= Problem description =
Reproduce the lines below verbatim. Pictures are to be omitted.

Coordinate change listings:

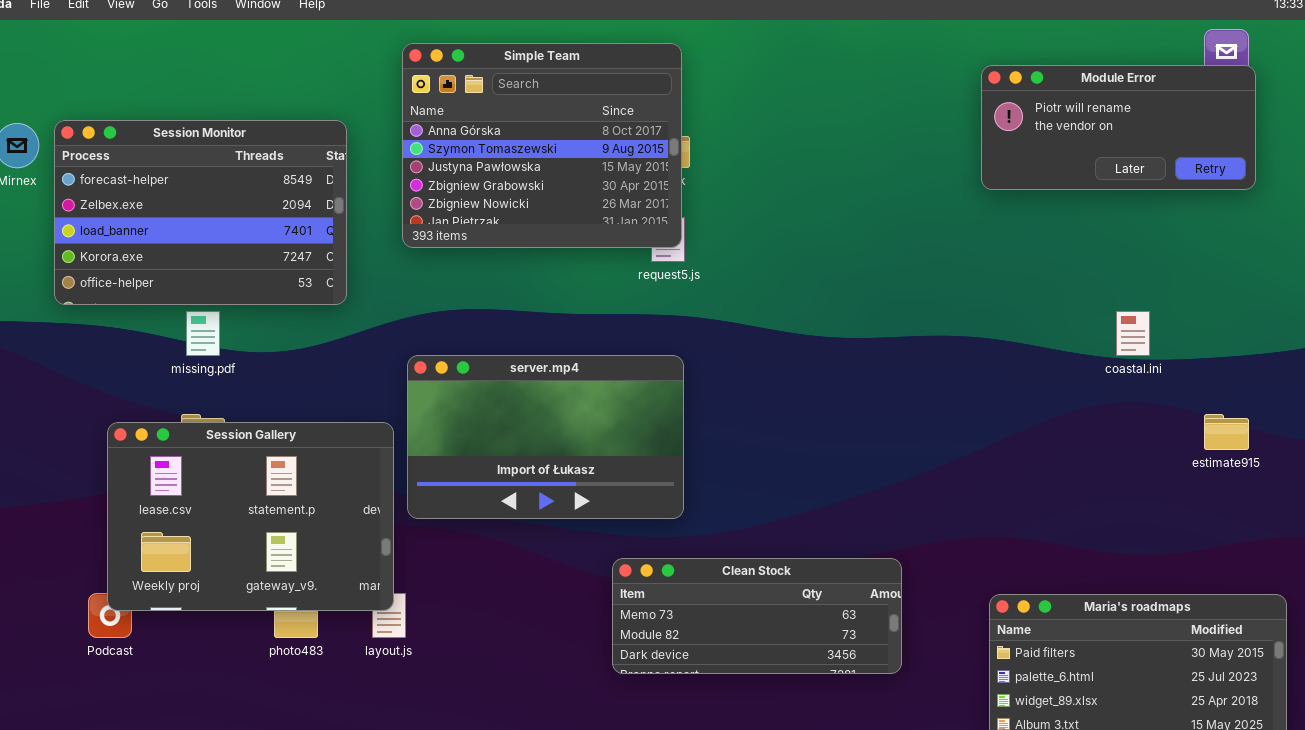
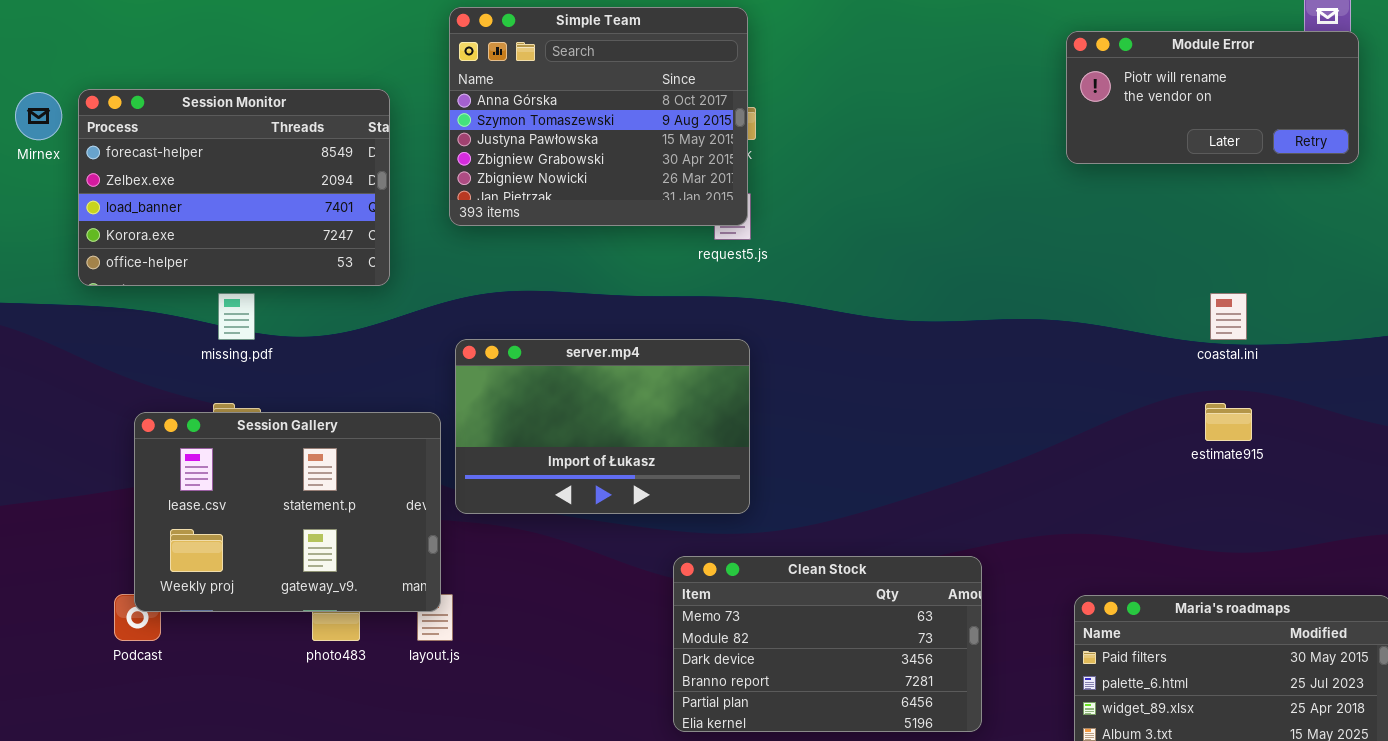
estimate915: [1204,414,1249,450] -> [1205,403,1252,441], moved
Clean Stock: [612,558,902,674] -> [673,556,982,732], resized

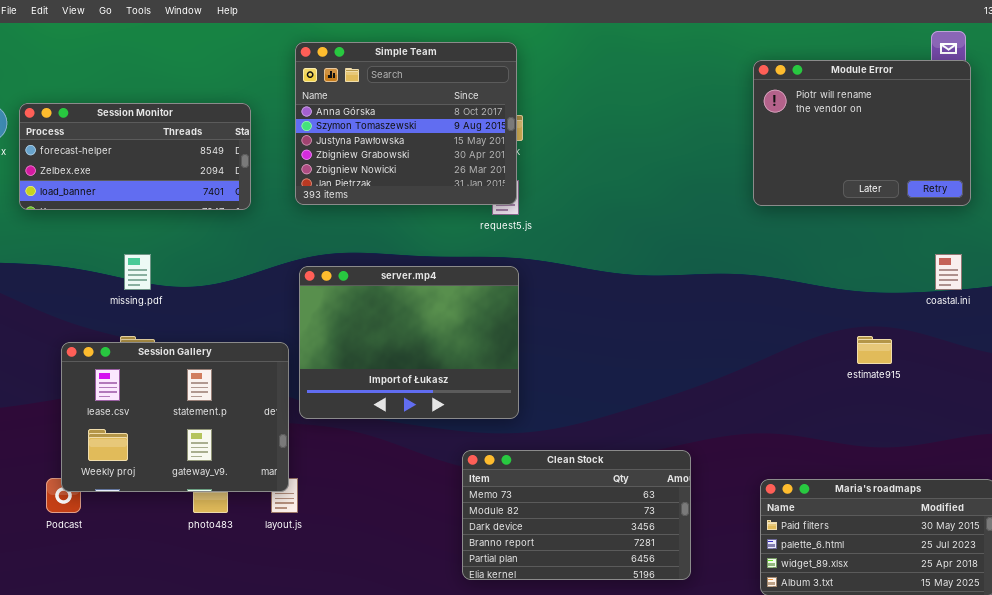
Module Error: [1066,31,1359,164] -> [753,60,971,206], resized
Session Monitor: [78,89,390,286] -> [19,103,251,210], resized
coastal.ini: [1210,293,1247,340] -> [935,254,962,290], moved
server.mp4: [455,339,750,514] -> [299,266,519,419], resized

= Task response =
estimate915: [1204,414,1249,450] -> [1205,403,1252,441], moved
Clean Stock: [612,558,902,674] -> [673,556,982,732], resized

Module Error: [1066,31,1359,164] -> [753,60,971,206], resized
Session Monitor: [78,89,390,286] -> [19,103,251,210], resized
coastal.ini: [1210,293,1247,340] -> [935,254,962,290], moved
server.mp4: [455,339,750,514] -> [299,266,519,419], resized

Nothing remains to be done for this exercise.